+++ Task input

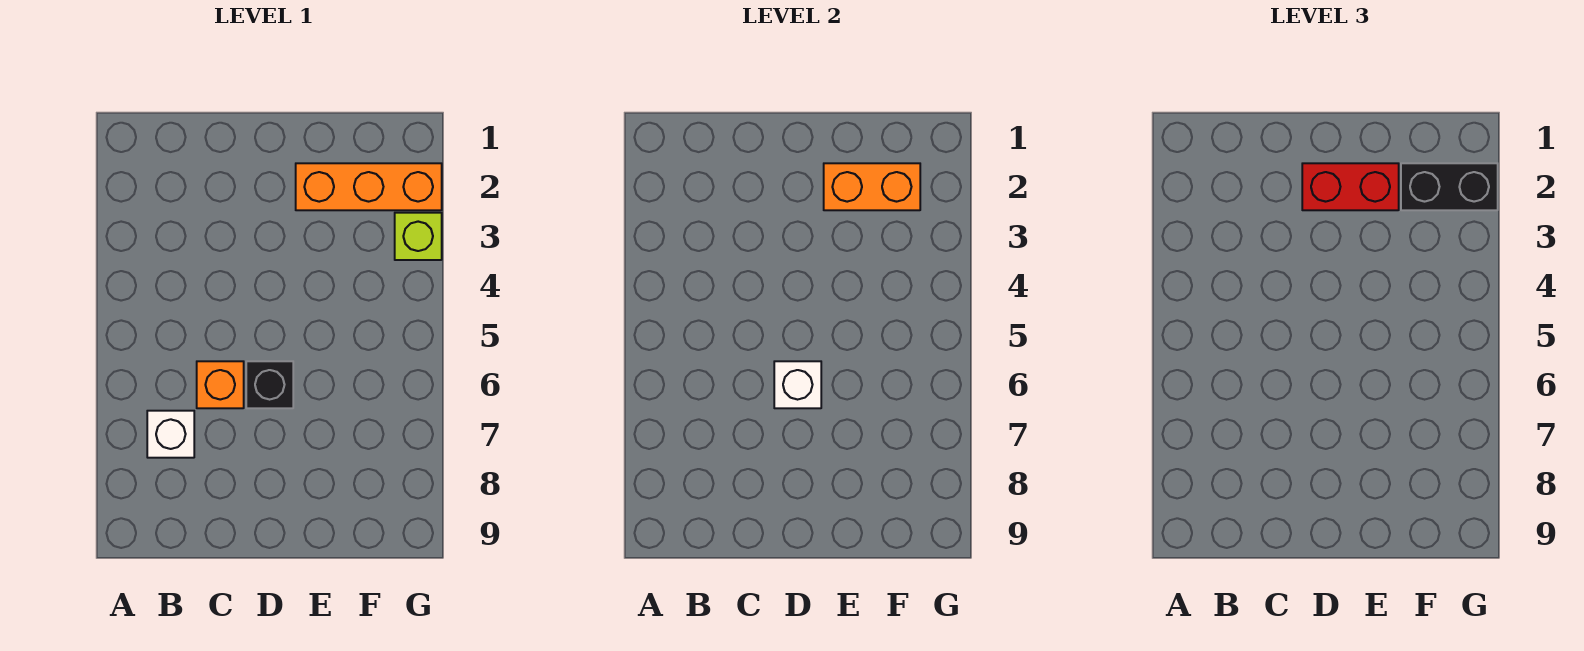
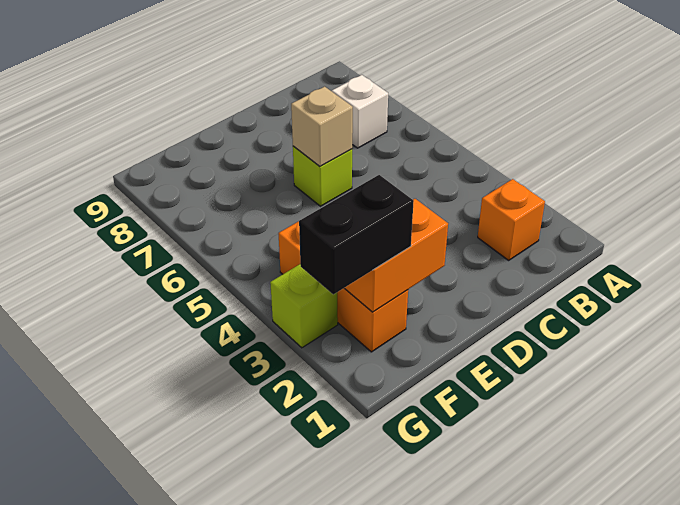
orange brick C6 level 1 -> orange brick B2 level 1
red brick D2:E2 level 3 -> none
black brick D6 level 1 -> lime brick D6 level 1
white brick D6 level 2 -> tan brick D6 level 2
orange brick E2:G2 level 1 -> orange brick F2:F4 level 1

++++++
+++ Task input

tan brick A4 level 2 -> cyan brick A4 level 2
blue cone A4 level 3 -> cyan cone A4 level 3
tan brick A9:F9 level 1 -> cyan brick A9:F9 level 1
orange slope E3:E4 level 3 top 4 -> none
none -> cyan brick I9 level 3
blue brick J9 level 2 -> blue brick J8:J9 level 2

++++++
+++ Task input

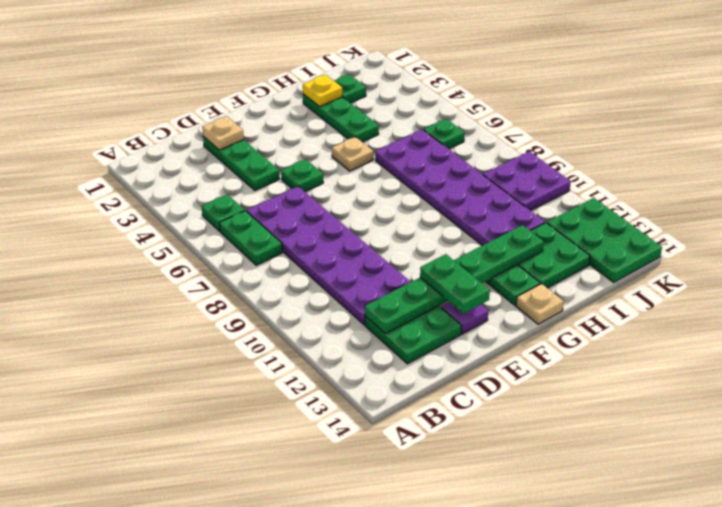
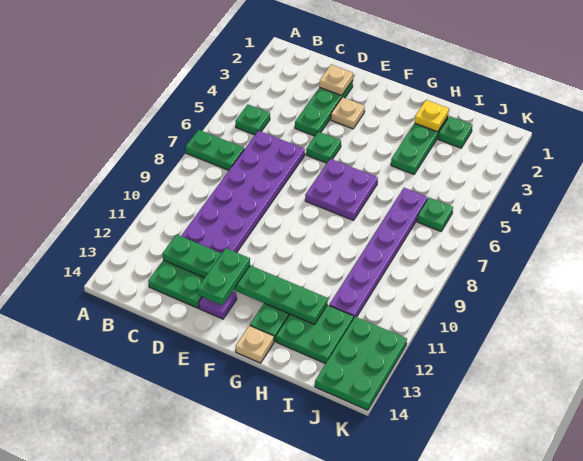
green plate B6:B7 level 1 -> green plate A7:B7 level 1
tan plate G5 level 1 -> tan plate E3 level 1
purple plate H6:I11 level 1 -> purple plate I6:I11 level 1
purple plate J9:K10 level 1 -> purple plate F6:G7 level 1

++++++

## Activity
From the records above, transcribe exactly the run of lines that opens with the line holding "orange slope E3:E4 level 3 top 4 -> none" and closes with the line holding "blue brick J9", both included.

## Exercise result
orange slope E3:E4 level 3 top 4 -> none
none -> cyan brick I9 level 3
blue brick J9 level 2 -> blue brick J8:J9 level 2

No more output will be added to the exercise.